[Records excerpted from a collection]
· · · · ·

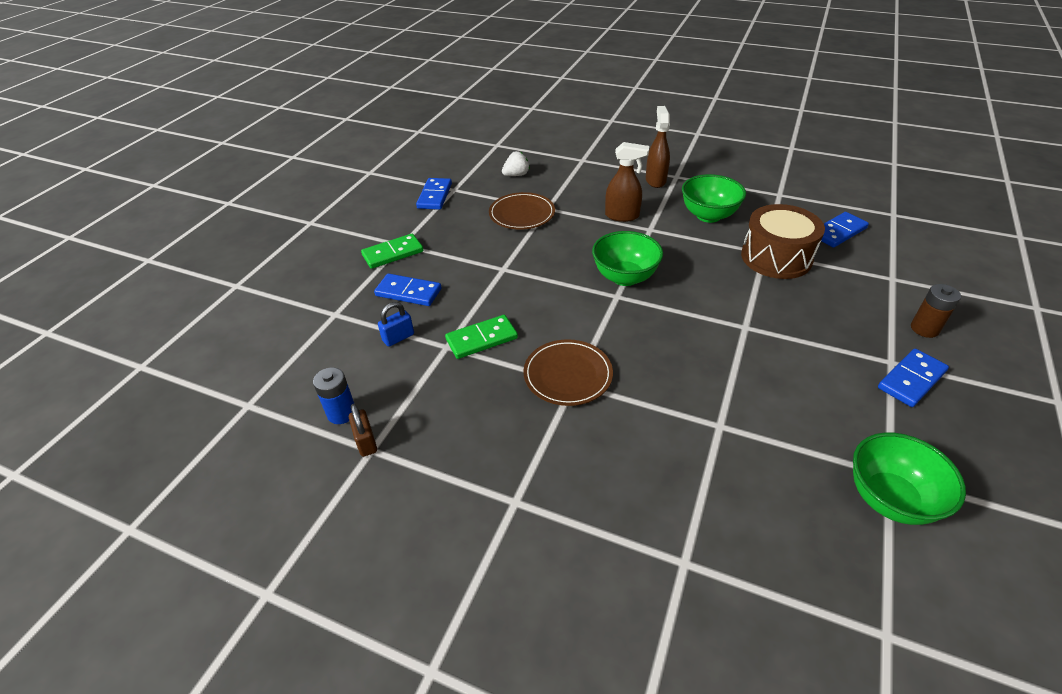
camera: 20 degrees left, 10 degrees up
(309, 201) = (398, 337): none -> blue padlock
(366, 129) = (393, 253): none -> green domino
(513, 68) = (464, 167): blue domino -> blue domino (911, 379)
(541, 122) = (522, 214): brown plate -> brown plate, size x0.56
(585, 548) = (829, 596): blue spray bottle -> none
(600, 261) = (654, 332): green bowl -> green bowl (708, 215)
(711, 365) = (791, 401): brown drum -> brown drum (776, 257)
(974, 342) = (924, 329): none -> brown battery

· · · · ·

TASK STATEMENT: Return all the entries word for word, but omit any pictures they contain.

RESPONSE TO THE TASK:
camera: 20 degrees left, 10 degrees up
(309, 201) = (398, 337): none -> blue padlock
(366, 129) = (393, 253): none -> green domino
(513, 68) = (464, 167): blue domino -> blue domino (911, 379)
(541, 122) = (522, 214): brown plate -> brown plate, size x0.56
(585, 548) = (829, 596): blue spray bottle -> none
(600, 261) = (654, 332): green bowl -> green bowl (708, 215)
(711, 365) = (791, 401): brown drum -> brown drum (776, 257)
(974, 342) = (924, 329): none -> brown battery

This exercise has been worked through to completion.